─── Records for the exercise

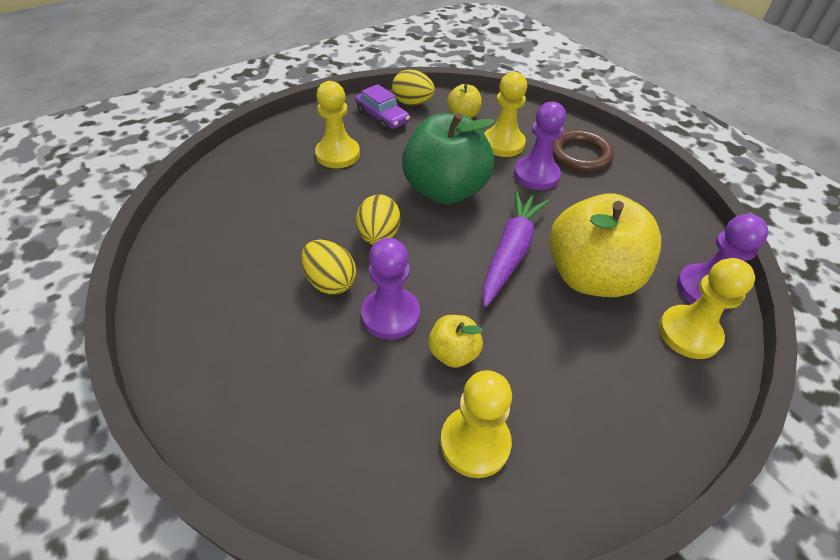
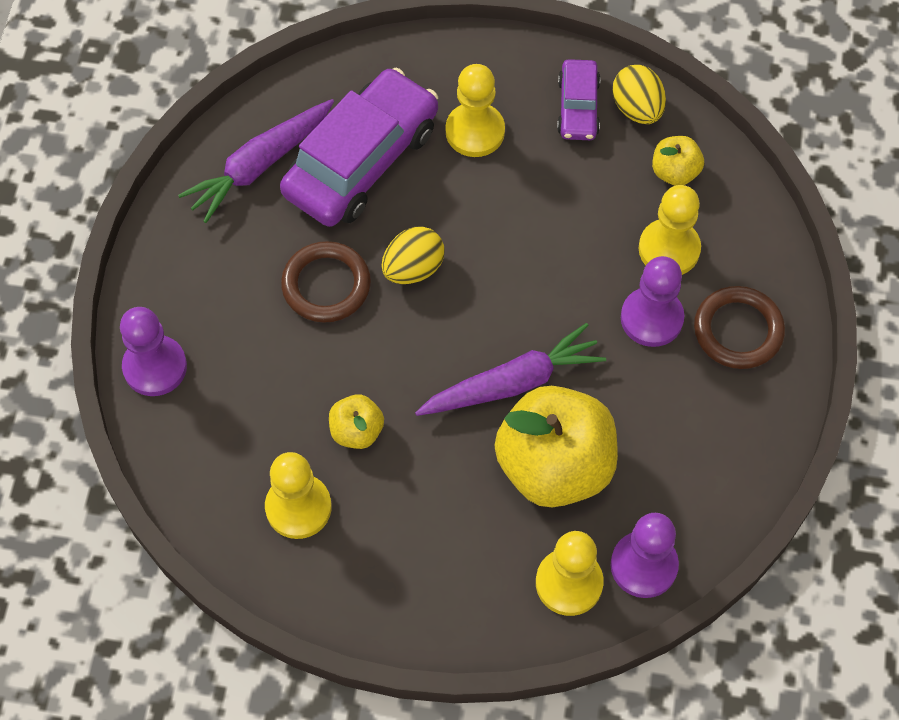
camera: 45 degrees right, 15 degrees up
(208, 247) = (259, 165): none -> purple carrot
(281, 204) = (361, 161): none -> purple car
(330, 282) = (326, 285): yellow egg -> brown ring
(390, 315) = (343, 357): purple pawn -> purple pawn (155, 367)
(445, 190) = (533, 264): green apple -> none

──────

Reproduce the records above exactly, leaving out every picture they contain.

Problem solution -
camera: 45 degrees right, 15 degrees up
(208, 247) = (259, 165): none -> purple carrot
(281, 204) = (361, 161): none -> purple car
(330, 282) = (326, 285): yellow egg -> brown ring
(390, 315) = (343, 357): purple pawn -> purple pawn (155, 367)
(445, 190) = (533, 264): green apple -> none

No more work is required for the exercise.